RECORDED INFORMATION:
------------------------------------

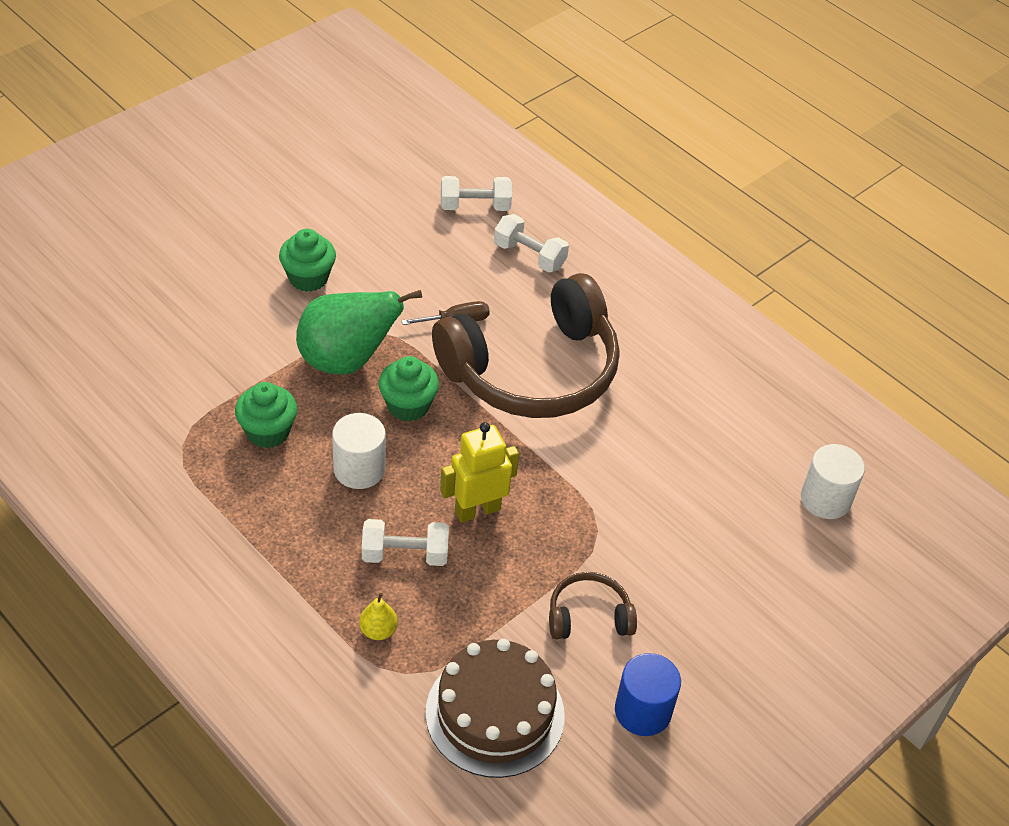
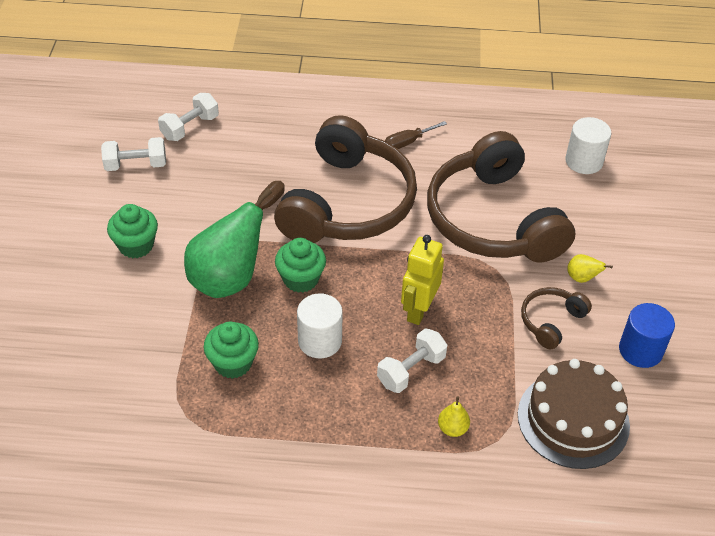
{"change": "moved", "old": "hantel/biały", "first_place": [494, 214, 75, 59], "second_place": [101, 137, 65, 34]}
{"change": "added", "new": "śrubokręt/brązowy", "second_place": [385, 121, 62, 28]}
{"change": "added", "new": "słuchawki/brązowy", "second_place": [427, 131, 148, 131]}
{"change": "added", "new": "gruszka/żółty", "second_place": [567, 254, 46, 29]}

------------------------------------

TASK GOAL:
Report the tally of lines in the material holding "brązowy", and add nothing to it.

ANSWER TO THIS TASK:
2